## Your objective
Going from the top of the data below, give again each line through the one containing "gone | wiadro", both ends kept.

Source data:
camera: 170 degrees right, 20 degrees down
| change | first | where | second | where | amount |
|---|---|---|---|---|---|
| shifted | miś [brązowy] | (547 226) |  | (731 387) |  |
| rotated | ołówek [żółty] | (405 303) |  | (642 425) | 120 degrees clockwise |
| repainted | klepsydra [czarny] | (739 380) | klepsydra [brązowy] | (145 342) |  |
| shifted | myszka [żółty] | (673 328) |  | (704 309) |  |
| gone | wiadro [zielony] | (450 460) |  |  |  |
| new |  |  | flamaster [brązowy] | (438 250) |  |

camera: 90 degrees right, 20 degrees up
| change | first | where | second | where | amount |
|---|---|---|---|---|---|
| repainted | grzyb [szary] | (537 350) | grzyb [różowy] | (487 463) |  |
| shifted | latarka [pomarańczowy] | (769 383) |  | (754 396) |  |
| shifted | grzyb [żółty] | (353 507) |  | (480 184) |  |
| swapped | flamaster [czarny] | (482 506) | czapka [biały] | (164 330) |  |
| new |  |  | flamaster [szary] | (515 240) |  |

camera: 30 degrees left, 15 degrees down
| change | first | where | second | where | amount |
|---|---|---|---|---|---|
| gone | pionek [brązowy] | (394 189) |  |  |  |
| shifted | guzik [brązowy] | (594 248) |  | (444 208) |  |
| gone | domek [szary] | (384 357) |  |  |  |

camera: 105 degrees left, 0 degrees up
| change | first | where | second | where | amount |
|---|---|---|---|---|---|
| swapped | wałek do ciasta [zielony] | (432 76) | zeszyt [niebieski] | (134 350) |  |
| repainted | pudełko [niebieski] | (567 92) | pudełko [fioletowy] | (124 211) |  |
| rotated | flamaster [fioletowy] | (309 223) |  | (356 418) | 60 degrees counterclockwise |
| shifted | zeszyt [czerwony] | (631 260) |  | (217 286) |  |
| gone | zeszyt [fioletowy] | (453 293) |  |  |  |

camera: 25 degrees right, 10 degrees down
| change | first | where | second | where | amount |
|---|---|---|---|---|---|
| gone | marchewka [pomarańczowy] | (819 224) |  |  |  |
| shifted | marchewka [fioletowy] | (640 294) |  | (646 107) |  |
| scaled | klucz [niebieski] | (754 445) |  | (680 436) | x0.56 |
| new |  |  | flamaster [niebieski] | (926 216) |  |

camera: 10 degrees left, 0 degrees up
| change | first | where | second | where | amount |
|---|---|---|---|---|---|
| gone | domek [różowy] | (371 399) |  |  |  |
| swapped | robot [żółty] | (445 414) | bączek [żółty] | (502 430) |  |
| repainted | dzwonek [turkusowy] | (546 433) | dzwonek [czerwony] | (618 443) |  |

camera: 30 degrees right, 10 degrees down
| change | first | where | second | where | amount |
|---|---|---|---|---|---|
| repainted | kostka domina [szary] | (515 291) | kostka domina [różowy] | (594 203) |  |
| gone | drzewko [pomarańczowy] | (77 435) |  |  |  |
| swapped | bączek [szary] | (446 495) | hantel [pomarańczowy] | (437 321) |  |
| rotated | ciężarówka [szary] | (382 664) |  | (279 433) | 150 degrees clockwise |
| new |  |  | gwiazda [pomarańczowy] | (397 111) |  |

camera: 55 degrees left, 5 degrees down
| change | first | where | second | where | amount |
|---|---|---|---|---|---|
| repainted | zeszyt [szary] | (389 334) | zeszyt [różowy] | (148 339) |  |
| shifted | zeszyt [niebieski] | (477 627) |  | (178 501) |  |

## Exercise answer
camera: 170 degrees right, 20 degrees down
| change | first | where | second | where | amount |
|---|---|---|---|---|---|
| shifted | miś [brązowy] | (547 226) |  | (731 387) |  |
| rotated | ołówek [żółty] | (405 303) |  | (642 425) | 120 degrees clockwise |
| repainted | klepsydra [czarny] | (739 380) | klepsydra [brązowy] | (145 342) |  |
| shifted | myszka [żółty] | (673 328) |  | (704 309) |  |
| gone | wiadro [zielony] | (450 460) |  |  |  |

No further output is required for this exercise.